BEGIN

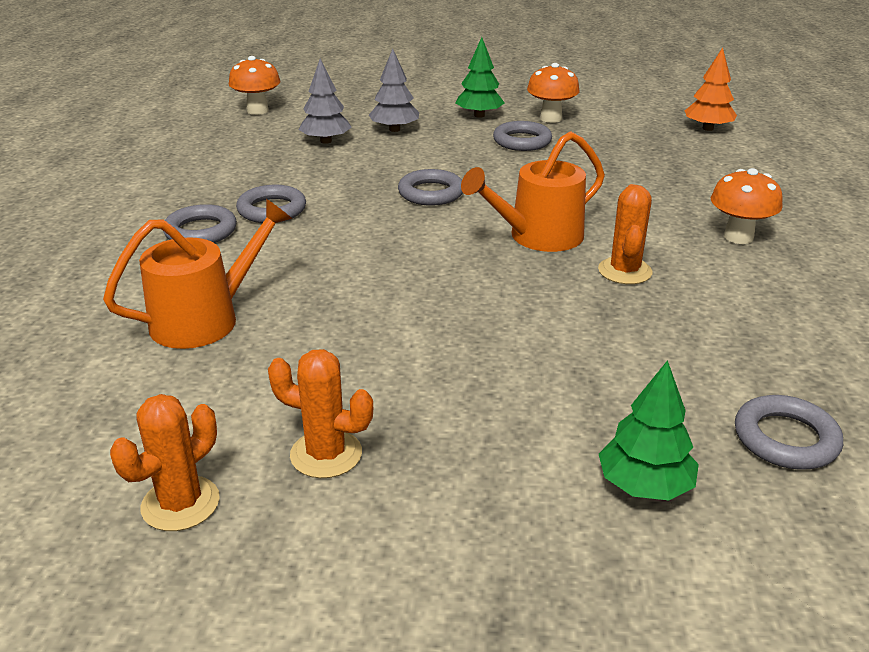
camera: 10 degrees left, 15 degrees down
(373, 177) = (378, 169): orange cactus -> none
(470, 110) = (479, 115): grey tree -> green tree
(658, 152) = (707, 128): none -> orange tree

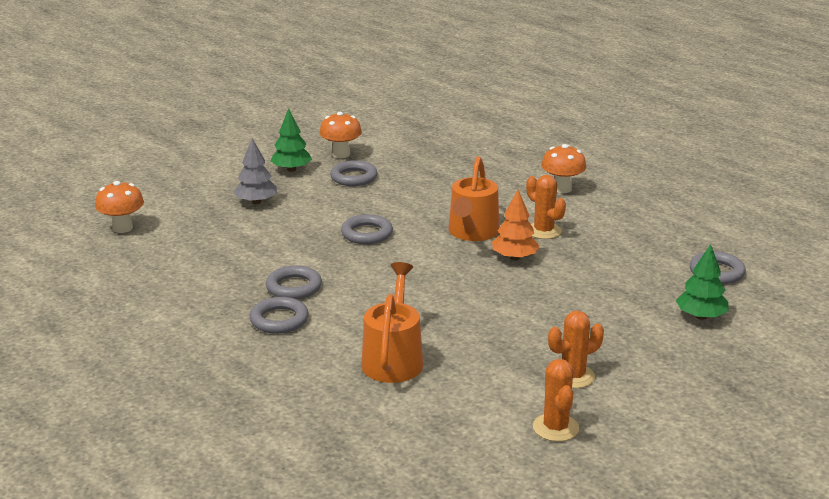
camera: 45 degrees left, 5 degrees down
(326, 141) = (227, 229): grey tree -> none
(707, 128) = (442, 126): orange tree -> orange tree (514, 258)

END
BEGIN

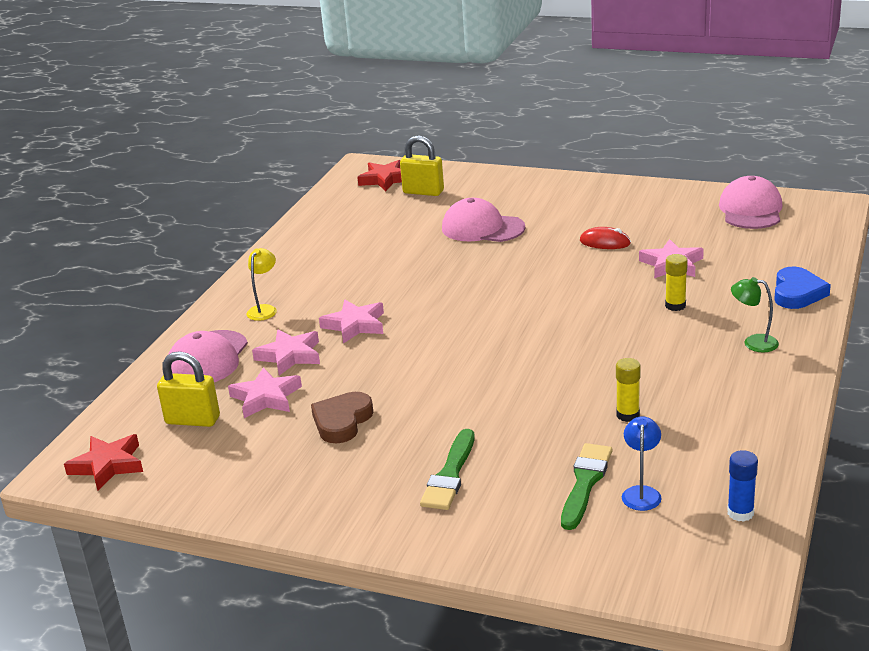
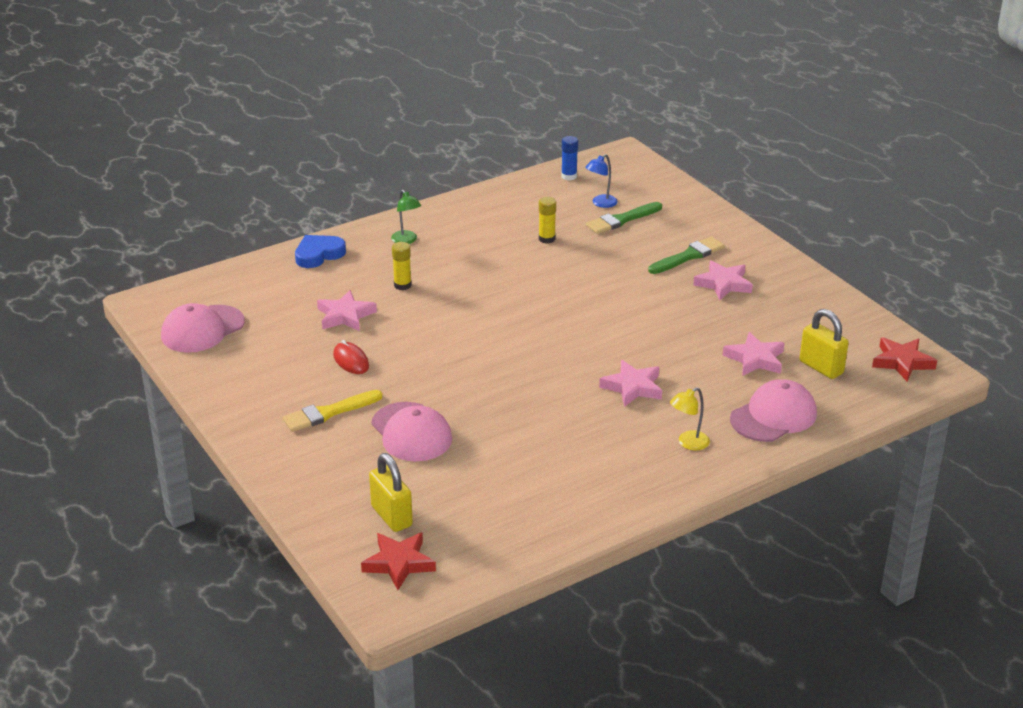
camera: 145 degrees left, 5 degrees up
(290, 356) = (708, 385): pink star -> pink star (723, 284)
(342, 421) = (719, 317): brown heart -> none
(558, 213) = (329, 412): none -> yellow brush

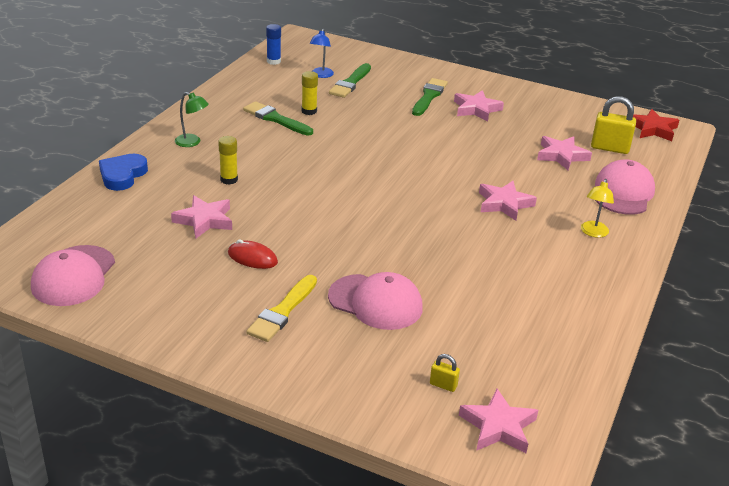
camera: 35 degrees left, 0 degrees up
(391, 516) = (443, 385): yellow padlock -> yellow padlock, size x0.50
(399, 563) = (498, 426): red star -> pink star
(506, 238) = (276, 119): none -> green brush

END

Please give an exact copy of the entries above, from the line with "(399, 563) = (498, 426): red" down to the line with "(506, 238) = (276, 119): none -> green brush", inclusive, and nothing else.

— YOUR SOLUTION —
(399, 563) = (498, 426): red star -> pink star
(506, 238) = (276, 119): none -> green brush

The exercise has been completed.